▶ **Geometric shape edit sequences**
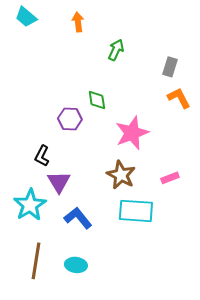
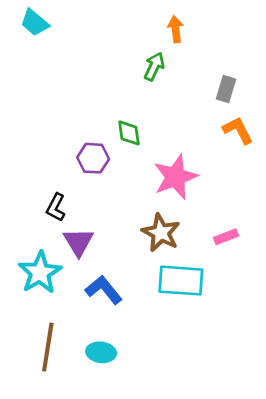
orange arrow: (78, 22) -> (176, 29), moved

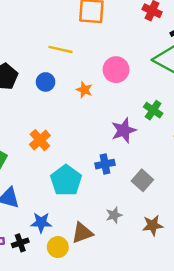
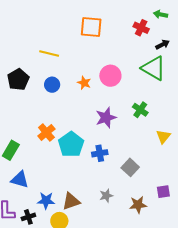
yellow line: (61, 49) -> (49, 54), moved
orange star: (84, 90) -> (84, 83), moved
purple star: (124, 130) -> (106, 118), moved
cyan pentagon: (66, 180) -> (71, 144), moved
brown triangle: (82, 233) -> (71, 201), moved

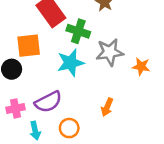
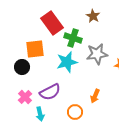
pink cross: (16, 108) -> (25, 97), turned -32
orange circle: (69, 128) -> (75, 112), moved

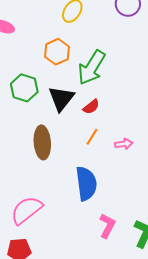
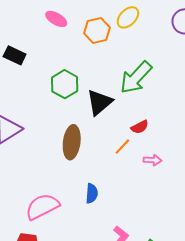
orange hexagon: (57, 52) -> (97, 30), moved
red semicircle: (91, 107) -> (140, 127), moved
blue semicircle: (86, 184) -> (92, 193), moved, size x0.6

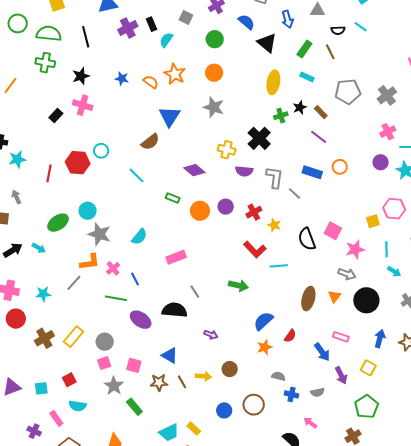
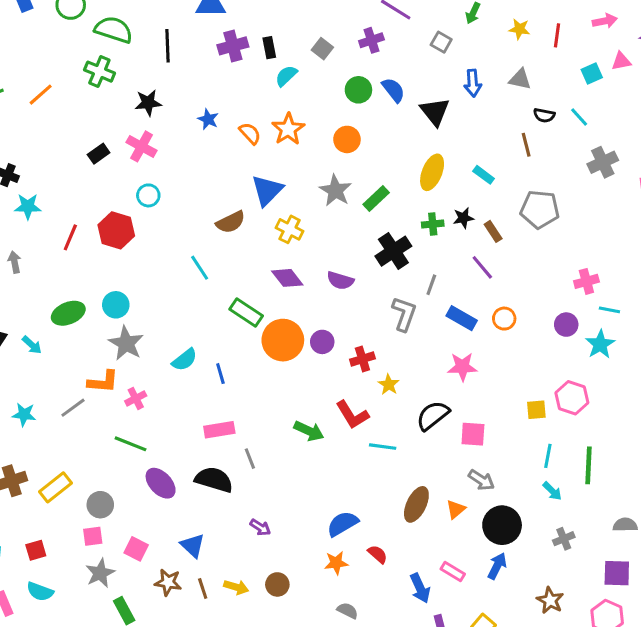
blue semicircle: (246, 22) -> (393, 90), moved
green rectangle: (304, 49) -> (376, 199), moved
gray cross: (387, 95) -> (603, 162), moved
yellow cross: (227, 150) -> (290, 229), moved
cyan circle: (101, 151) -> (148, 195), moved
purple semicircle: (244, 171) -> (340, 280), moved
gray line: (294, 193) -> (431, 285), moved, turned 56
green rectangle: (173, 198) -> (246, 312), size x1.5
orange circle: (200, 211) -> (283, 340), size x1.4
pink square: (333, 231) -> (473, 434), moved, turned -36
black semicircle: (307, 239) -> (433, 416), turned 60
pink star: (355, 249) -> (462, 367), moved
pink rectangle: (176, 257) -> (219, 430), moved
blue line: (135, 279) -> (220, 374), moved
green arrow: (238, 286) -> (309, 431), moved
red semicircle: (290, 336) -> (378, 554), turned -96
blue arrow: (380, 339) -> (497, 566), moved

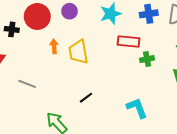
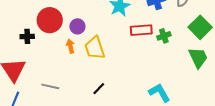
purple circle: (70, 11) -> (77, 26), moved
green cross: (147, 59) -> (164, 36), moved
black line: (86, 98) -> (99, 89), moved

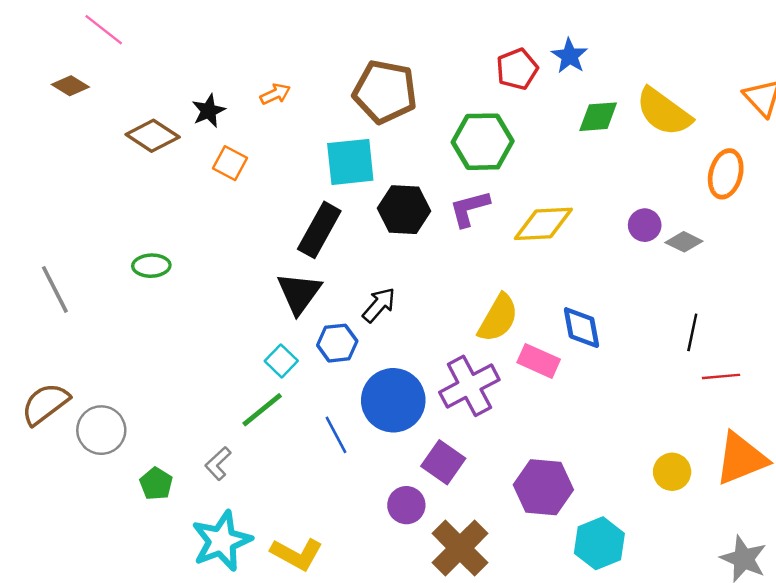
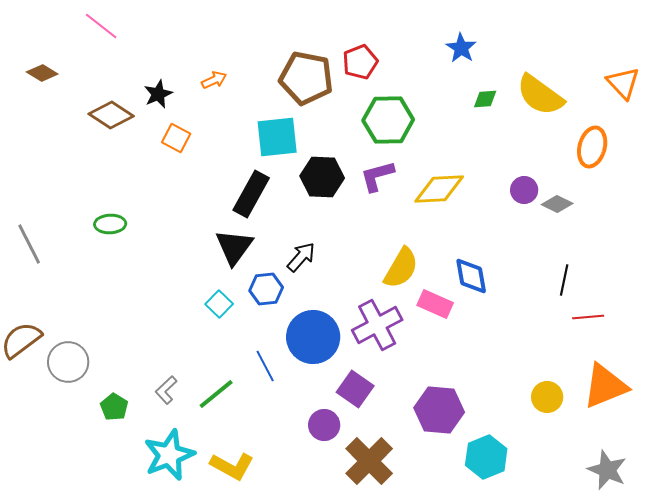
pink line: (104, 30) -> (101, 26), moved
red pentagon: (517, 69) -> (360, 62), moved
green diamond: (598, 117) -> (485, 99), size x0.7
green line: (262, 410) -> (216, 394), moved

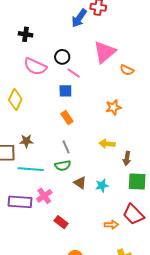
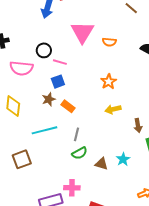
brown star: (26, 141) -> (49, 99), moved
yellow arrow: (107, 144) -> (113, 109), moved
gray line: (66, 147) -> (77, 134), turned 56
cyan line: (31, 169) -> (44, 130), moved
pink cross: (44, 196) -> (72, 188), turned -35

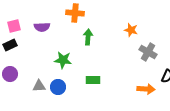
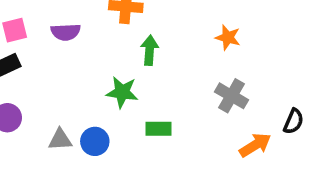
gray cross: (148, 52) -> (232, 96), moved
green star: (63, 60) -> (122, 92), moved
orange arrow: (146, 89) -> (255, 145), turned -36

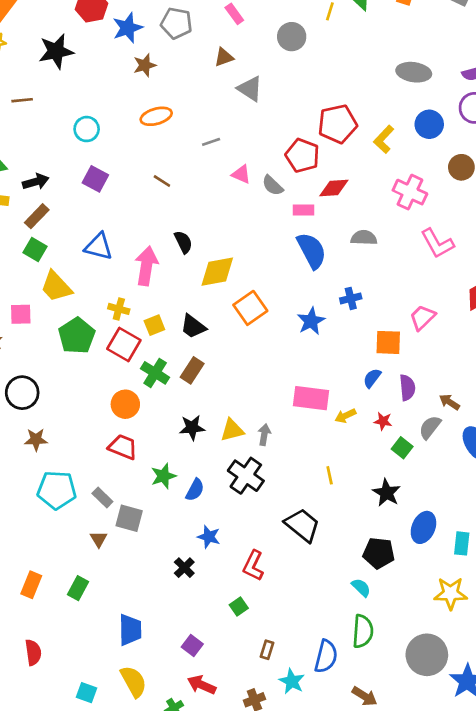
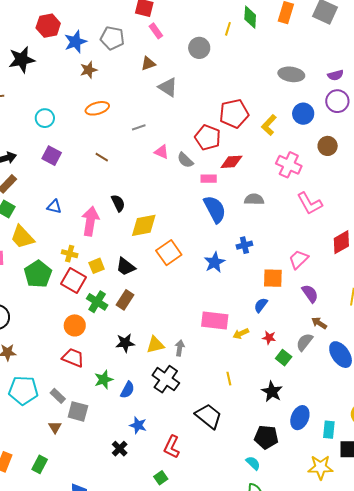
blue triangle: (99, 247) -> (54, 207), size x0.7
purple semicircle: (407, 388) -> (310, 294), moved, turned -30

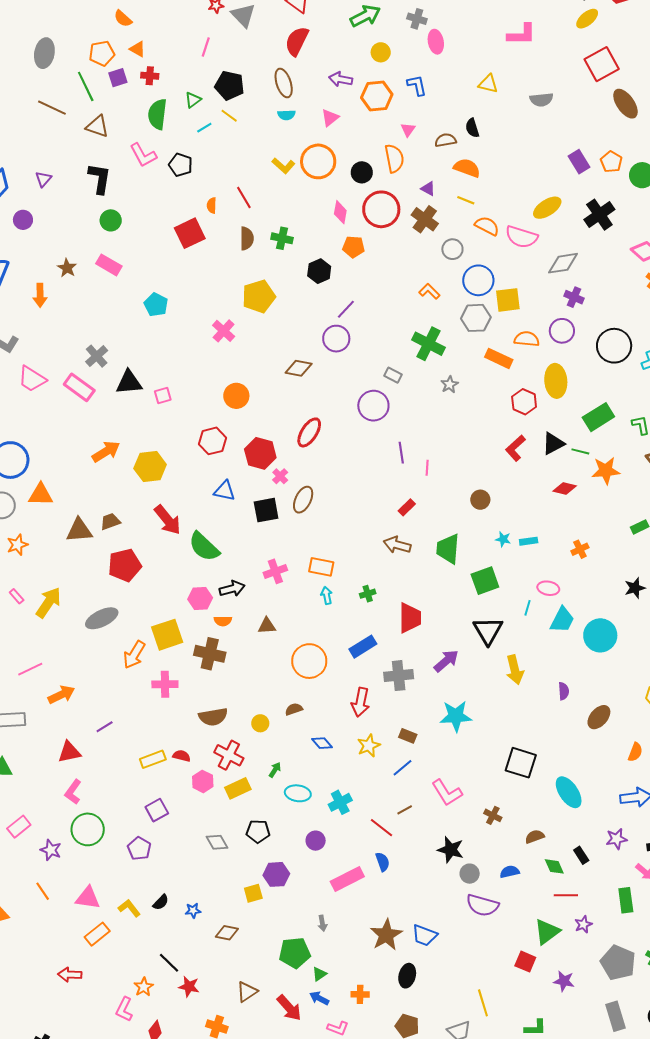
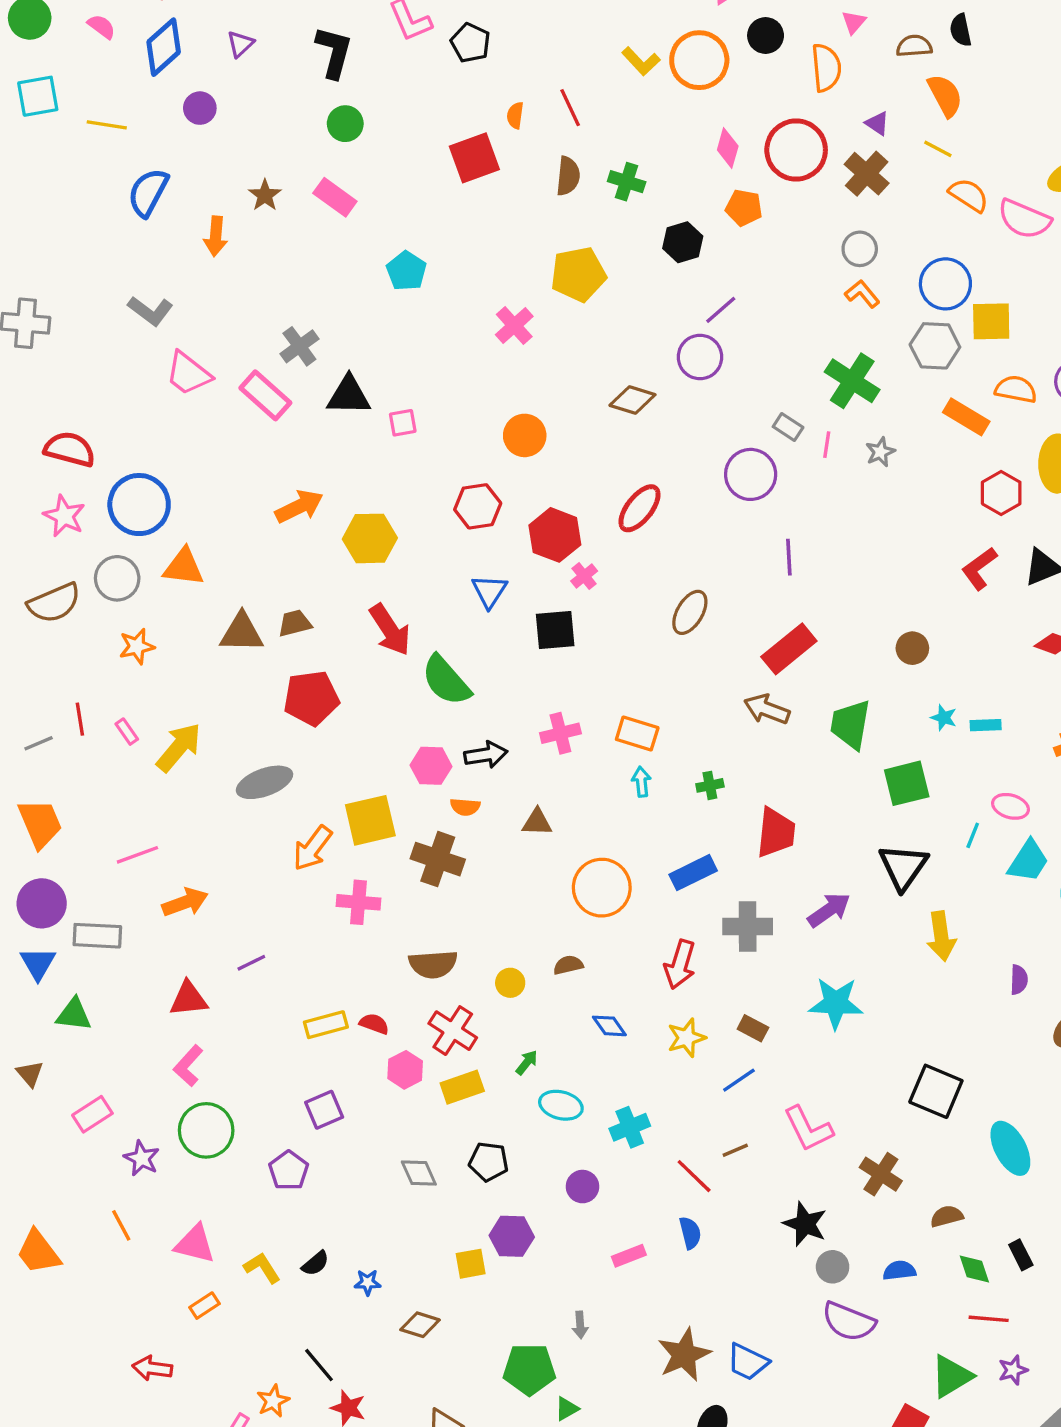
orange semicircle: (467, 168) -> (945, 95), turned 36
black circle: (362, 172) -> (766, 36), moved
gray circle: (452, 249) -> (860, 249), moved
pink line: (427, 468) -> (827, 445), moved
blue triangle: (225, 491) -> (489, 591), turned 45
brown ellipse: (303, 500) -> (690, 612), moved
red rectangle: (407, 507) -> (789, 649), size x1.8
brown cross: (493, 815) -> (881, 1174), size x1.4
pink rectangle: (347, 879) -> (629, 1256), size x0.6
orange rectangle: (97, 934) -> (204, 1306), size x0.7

▶ **What is being asked**
Where does "blue" appear in the records above? Copy every line that has it.

▶ **Worked solution**
blue semicircle: (86, 184) -> (92, 193), moved, size x0.6
blue semicircle: (246, 22) -> (393, 90), moved
blue line: (135, 279) -> (220, 374), moved
blue arrow: (380, 339) -> (497, 566), moved
blue triangle: (99, 247) -> (54, 207), size x0.7
blue triangle: (225, 491) -> (489, 591), turned 45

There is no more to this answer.